▶ [WHAT IS NEEDED]: In the lines below, count those containing the word "none" and give the number alone.

▶ [DATA SUPPLIED]:
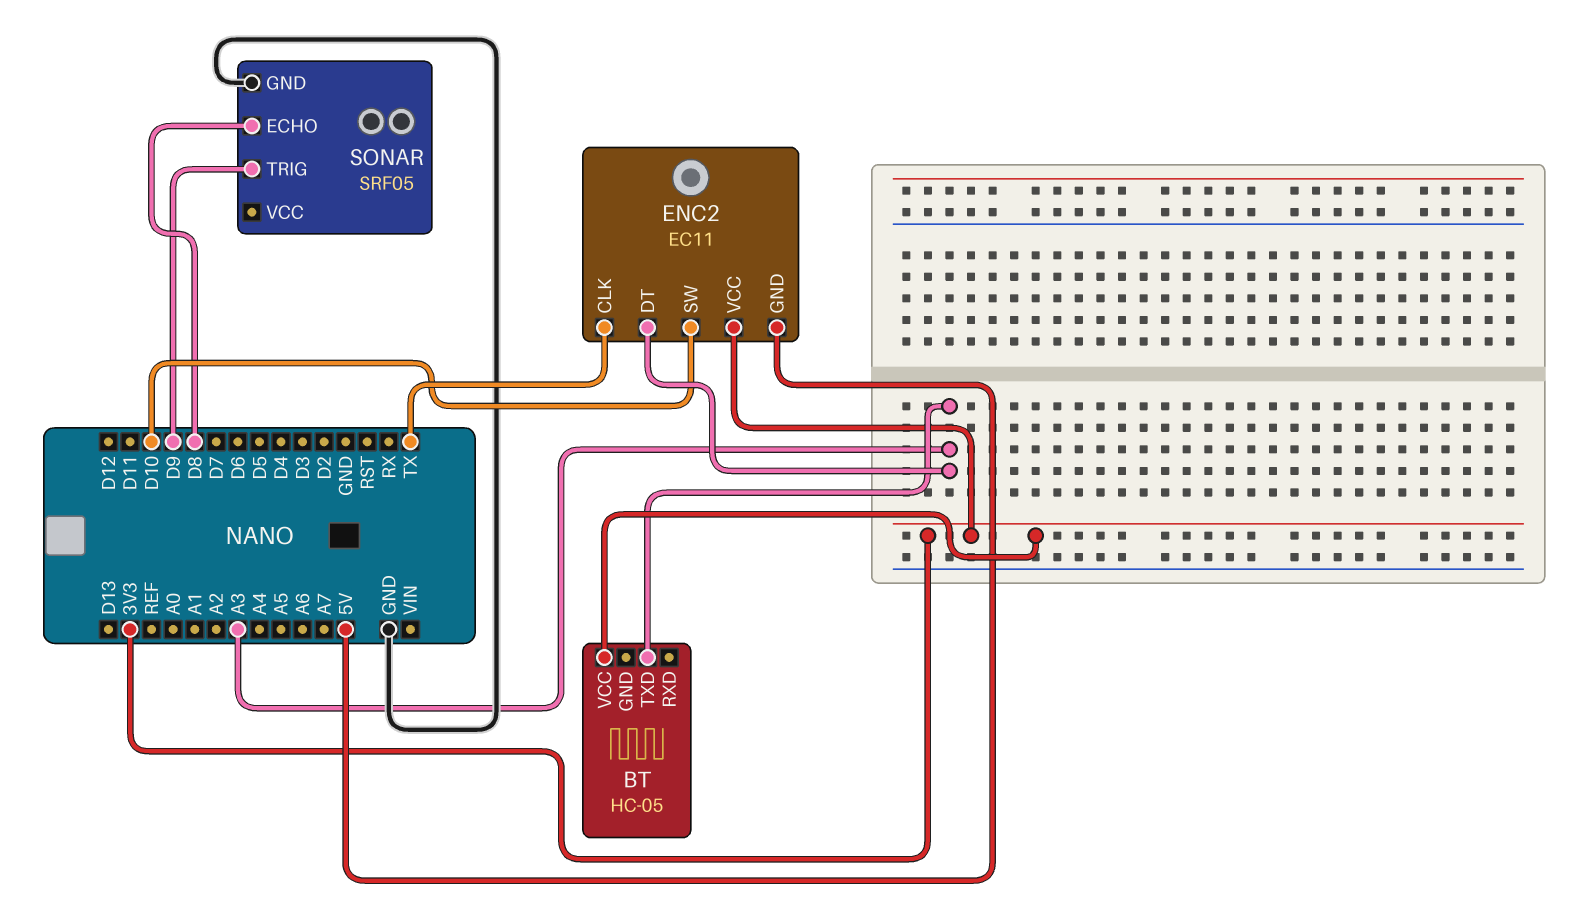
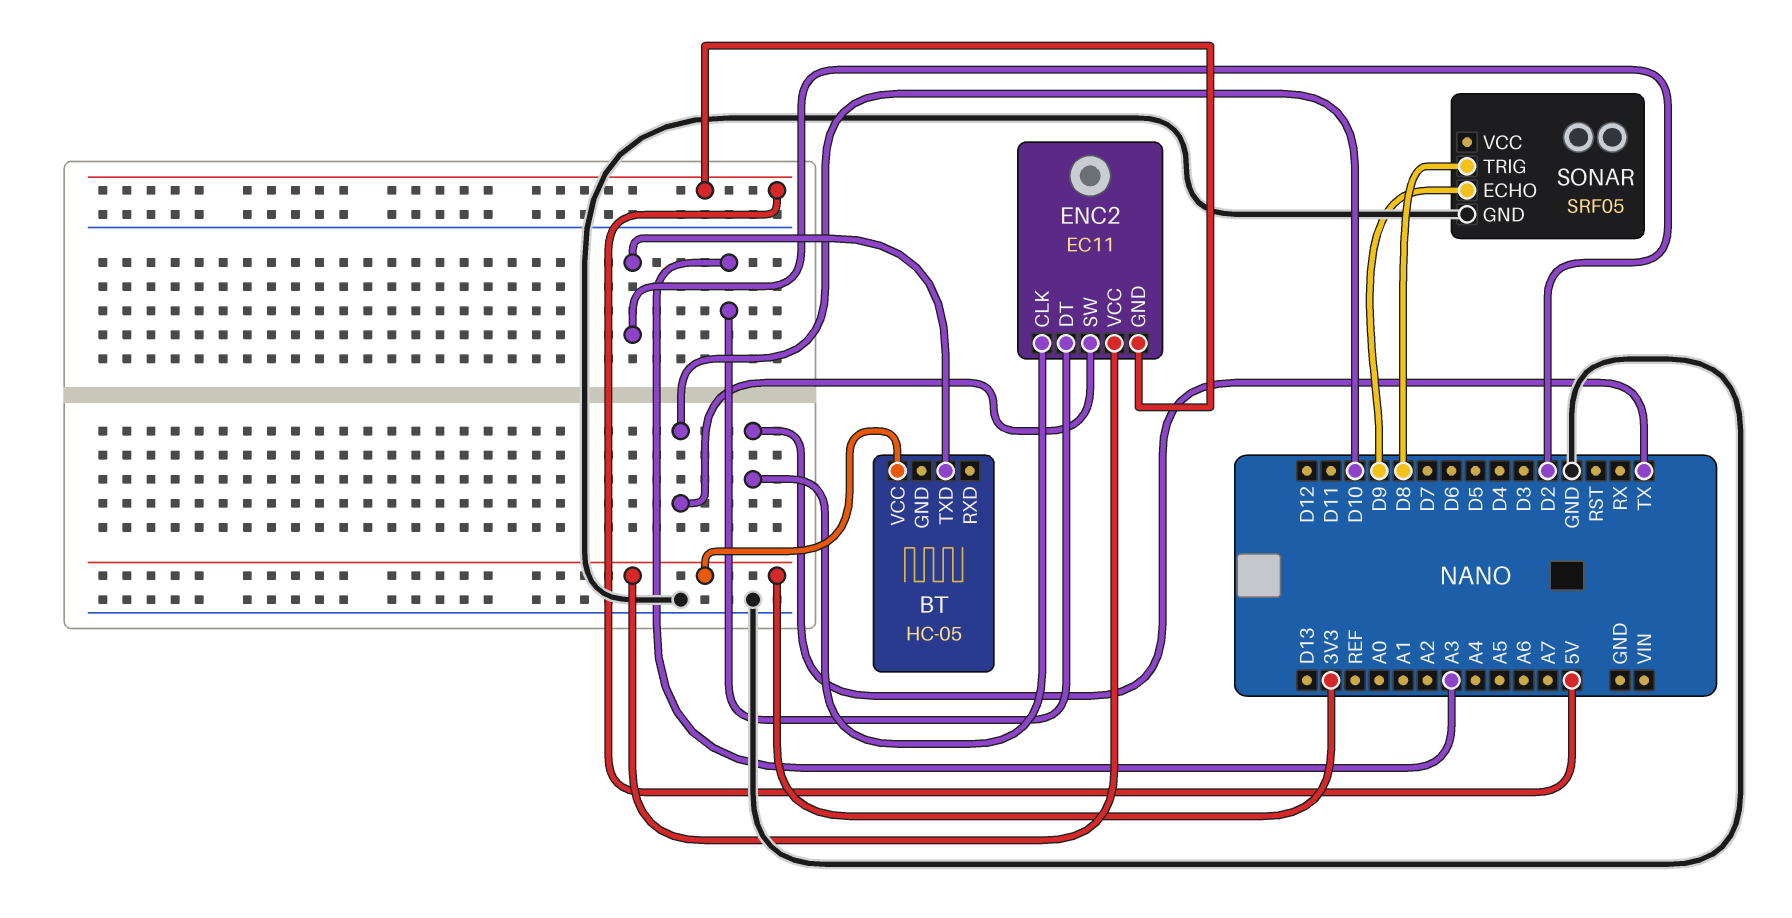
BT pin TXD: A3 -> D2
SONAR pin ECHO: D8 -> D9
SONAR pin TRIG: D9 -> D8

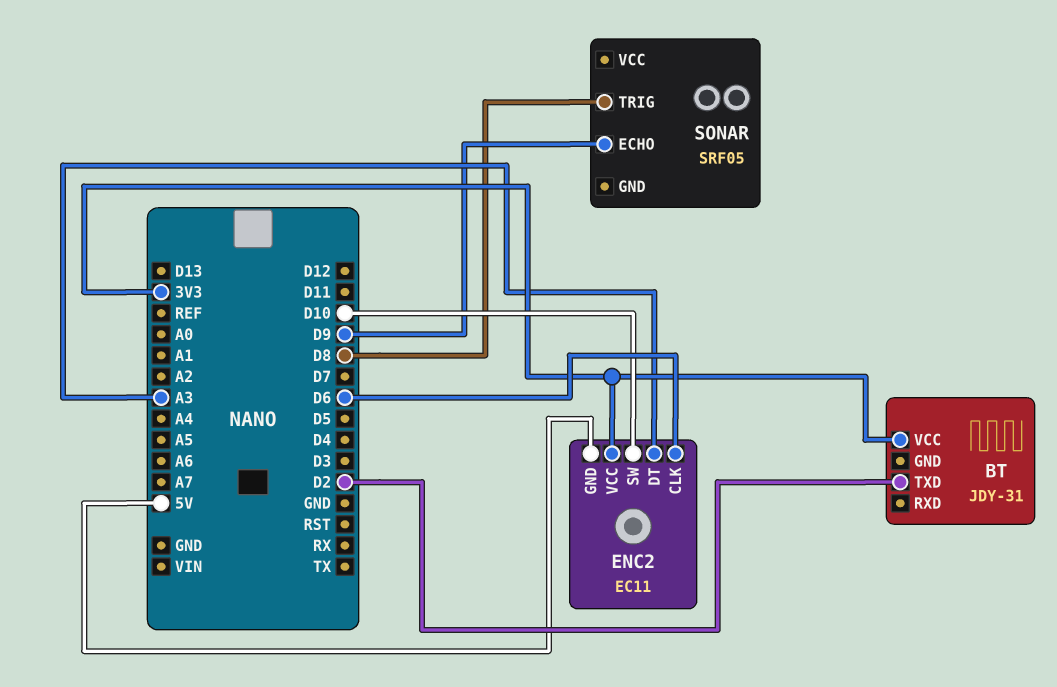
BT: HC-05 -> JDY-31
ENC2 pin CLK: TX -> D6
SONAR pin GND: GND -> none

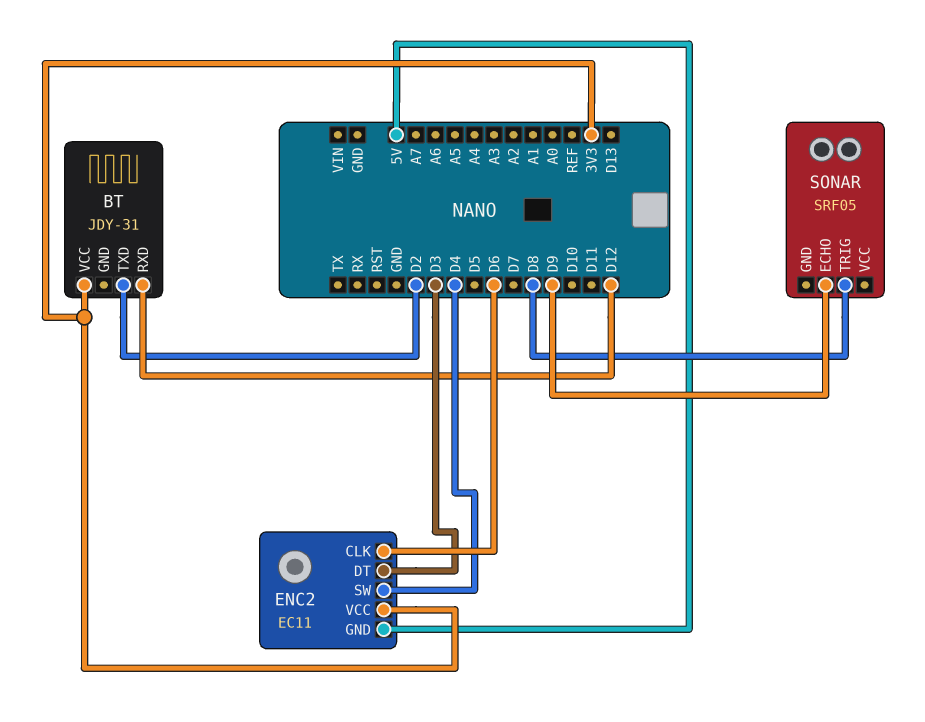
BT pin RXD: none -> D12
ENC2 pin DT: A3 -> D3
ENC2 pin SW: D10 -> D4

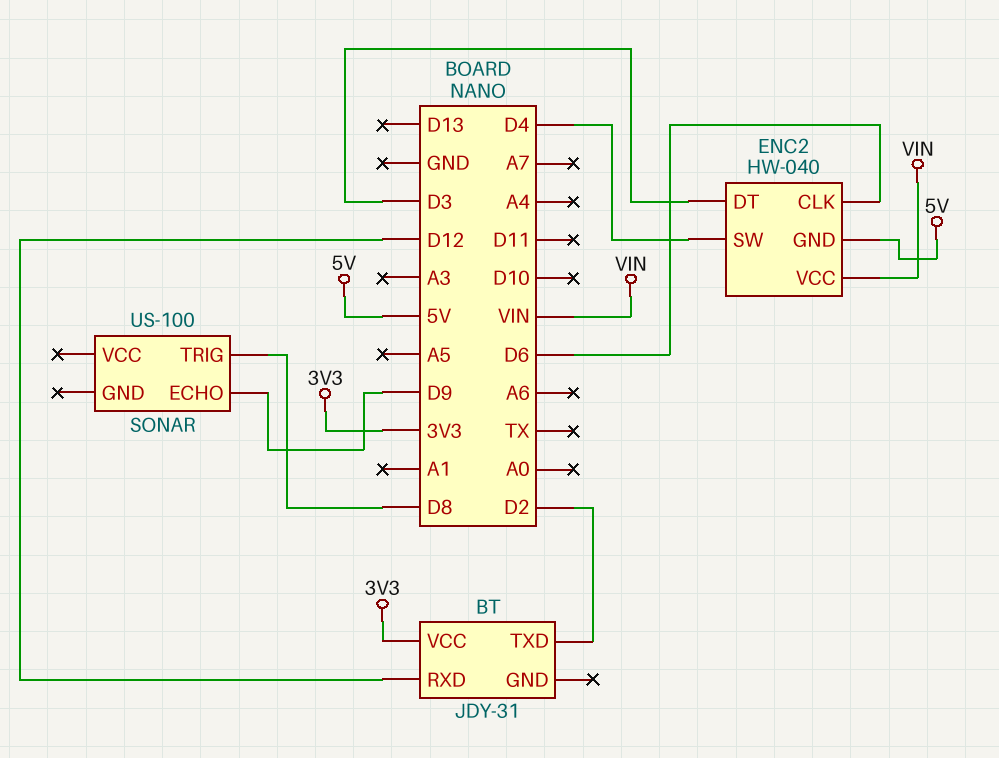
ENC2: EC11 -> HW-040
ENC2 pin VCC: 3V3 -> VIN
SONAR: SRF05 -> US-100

▶ [SOLUTION FOR THIS EXERCISE]: 2